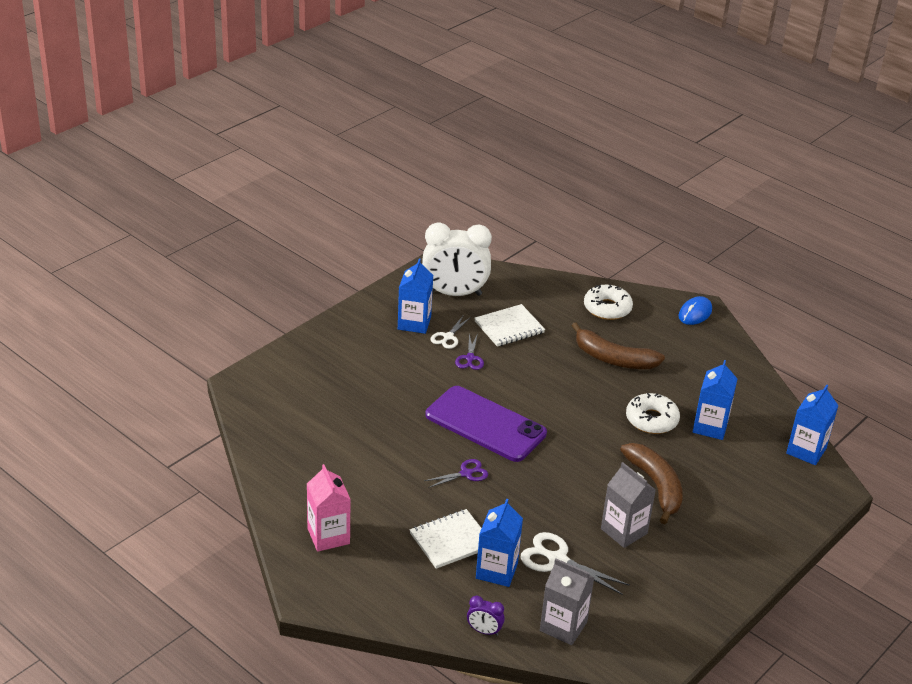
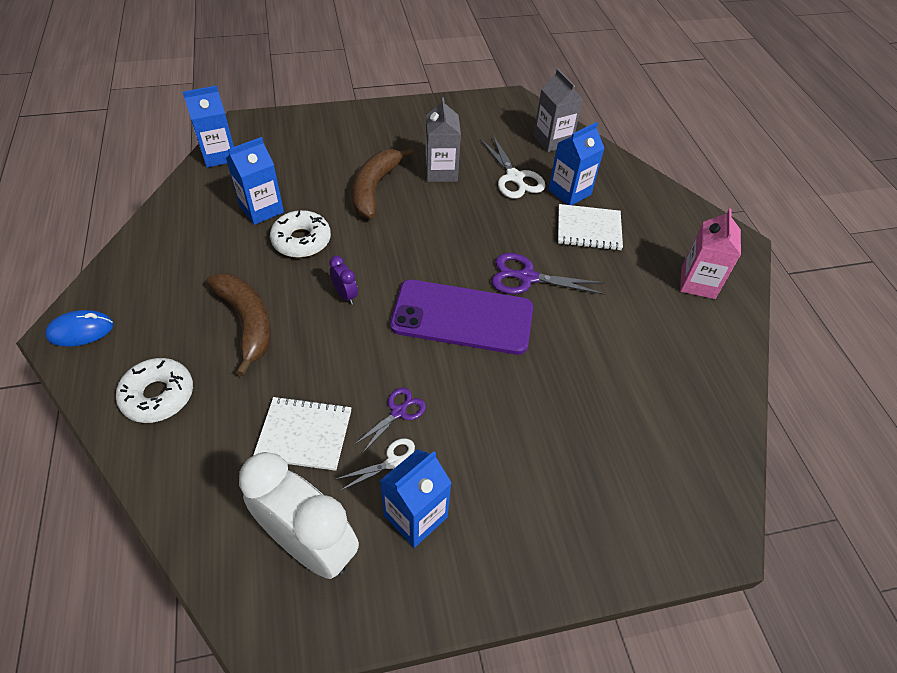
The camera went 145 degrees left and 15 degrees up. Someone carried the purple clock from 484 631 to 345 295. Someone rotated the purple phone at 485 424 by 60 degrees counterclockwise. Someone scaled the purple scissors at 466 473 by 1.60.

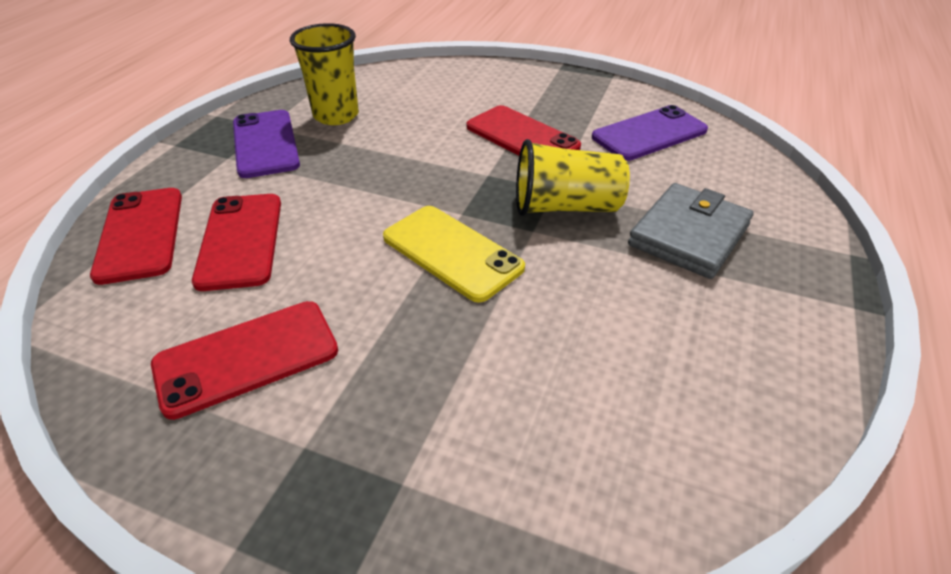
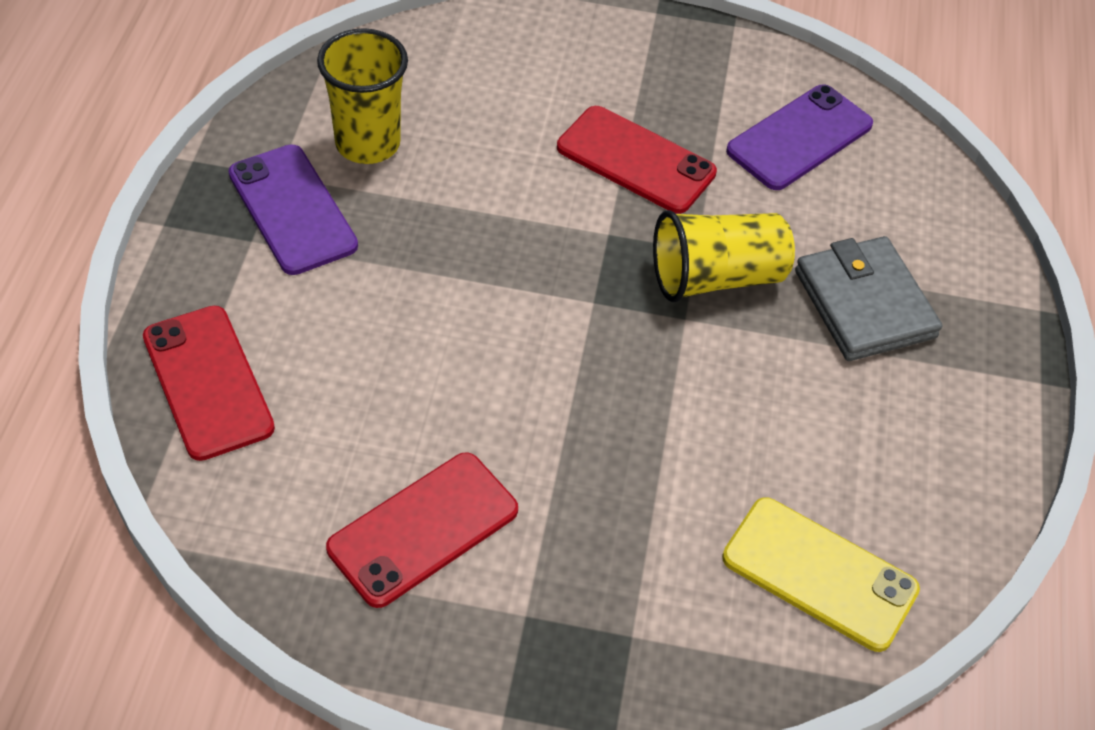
The camera went 15 degrees left and 10 degrees up. Someone carried the yellow phone from 452 252 to 819 574. Someone rotated the grey wallet at 689 235 by 45 degrees counterclockwise. Someone took away the red phone at 240 240.

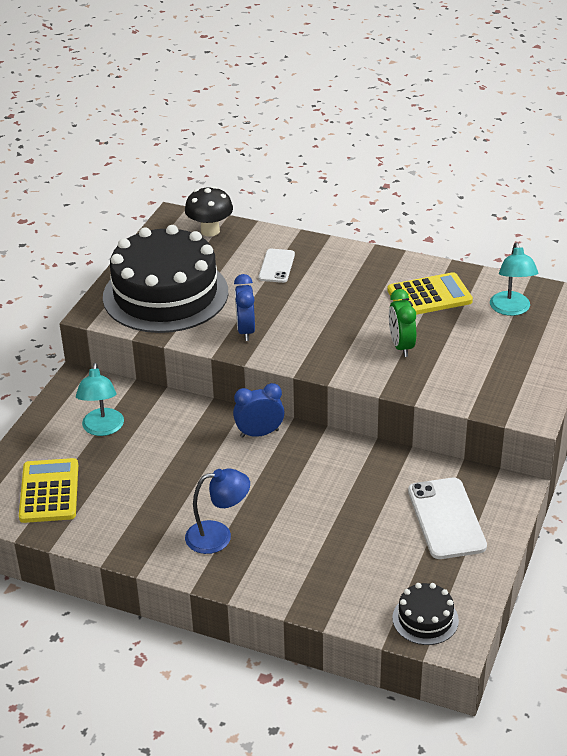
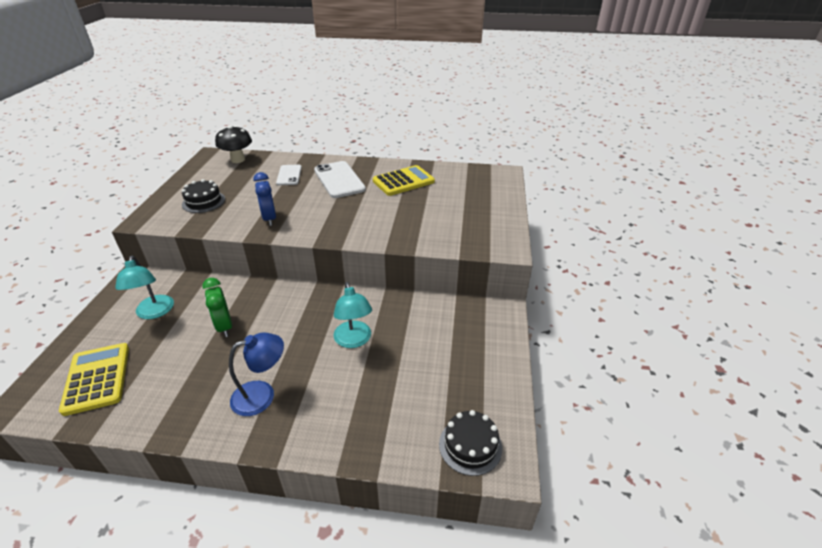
The camera went 15 degrees left and 0 degrees up. Someone scaled the black cake at 165 294 by 0.42. Someone carried the green clock from 401 346 to 224 326. Someone carried the white phone from 446 518 to 339 180. Someone carried the turquoise lamp from 511 309 to 354 340. Someone took away the blue clock at 259 433.

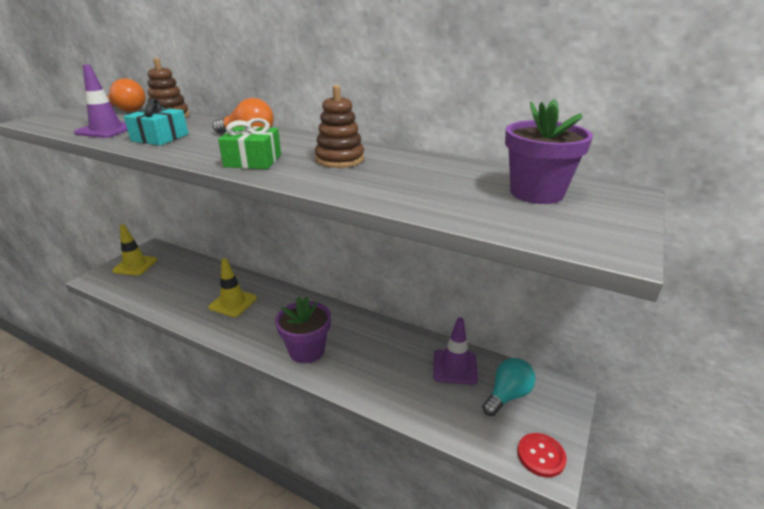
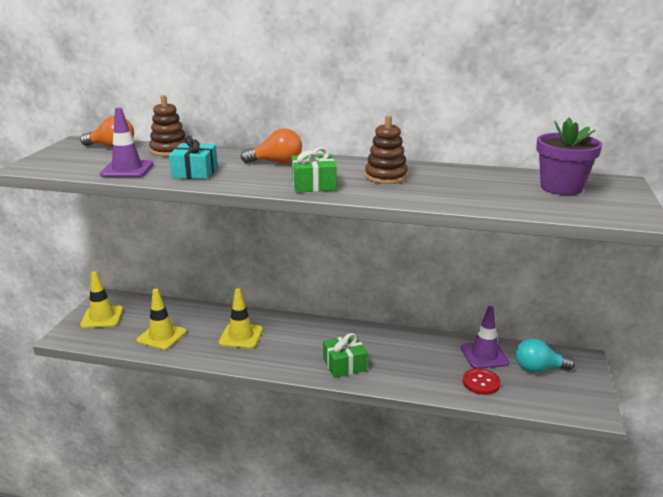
The camera went 15 degrees left and 5 degrees down. Someone put down the yellow traffic cone at 162 336. Someone swapped the purple flower pot at 306 350 for the green gift at 344 364. Someone carried the red button from 541 456 to 481 383. Someone rotated the turquoise light bulb at 507 395 by 120 degrees counterclockwise.

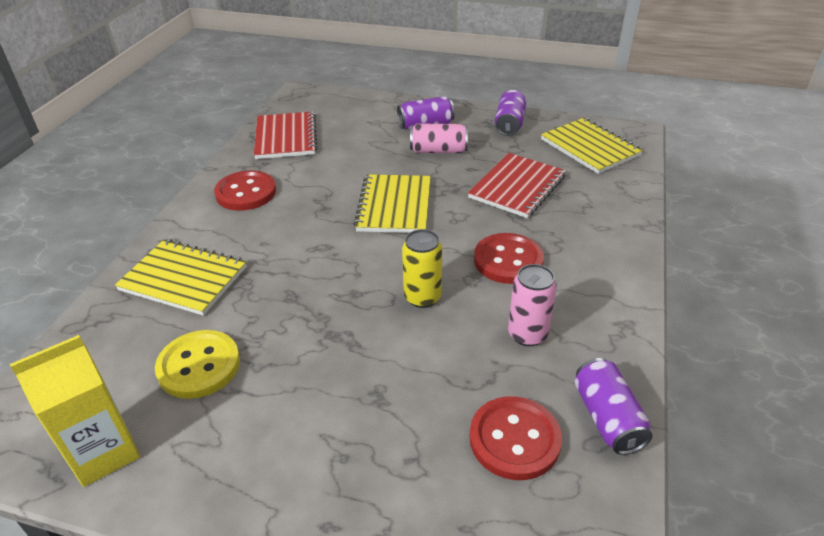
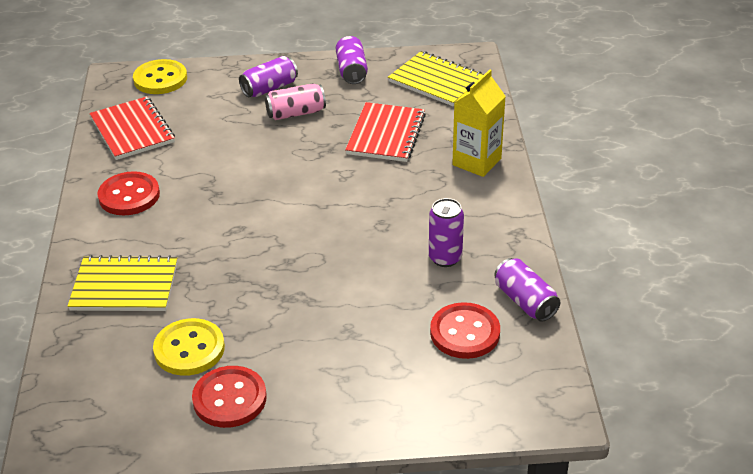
The camera went 20 degrees left and 0 degrees up. Someone put down the yellow button at 160 79. Someone carried the red button from 508 260 to 229 399. Someone repainted the pink can at 527 334, which became the purple can at 445 258. Someone carried the yellow carton from 104 452 to 476 162. Someone took away the yellow notebook at 394 206. Someone took away the yellow can at 422 297.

WHAT THIS TASK INVOLVES:
Repeat everything in the entries above word for word, excluding the images.

YOUR SOLUTION:
The camera went 145 degrees left and 15 degrees up. Someone carried the purple clock from 484 631 to 345 295. Someone rotated the purple phone at 485 424 by 60 degrees counterclockwise. Someone scaled the purple scissors at 466 473 by 1.60.

The camera went 15 degrees left and 10 degrees up. Someone carried the yellow phone from 452 252 to 819 574. Someone rotated the grey wallet at 689 235 by 45 degrees counterclockwise. Someone took away the red phone at 240 240.

The camera went 15 degrees left and 0 degrees up. Someone scaled the black cake at 165 294 by 0.42. Someone carried the green clock from 401 346 to 224 326. Someone carried the white phone from 446 518 to 339 180. Someone carried the turquoise lamp from 511 309 to 354 340. Someone took away the blue clock at 259 433.

The camera went 15 degrees left and 5 degrees down. Someone put down the yellow traffic cone at 162 336. Someone swapped the purple flower pot at 306 350 for the green gift at 344 364. Someone carried the red button from 541 456 to 481 383. Someone rotated the turquoise light bulb at 507 395 by 120 degrees counterclockwise.

The camera went 20 degrees left and 0 degrees up. Someone put down the yellow button at 160 79. Someone carried the red button from 508 260 to 229 399. Someone repainted the pink can at 527 334, which became the purple can at 445 258. Someone carried the yellow carton from 104 452 to 476 162. Someone took away the yellow notebook at 394 206. Someone took away the yellow can at 422 297.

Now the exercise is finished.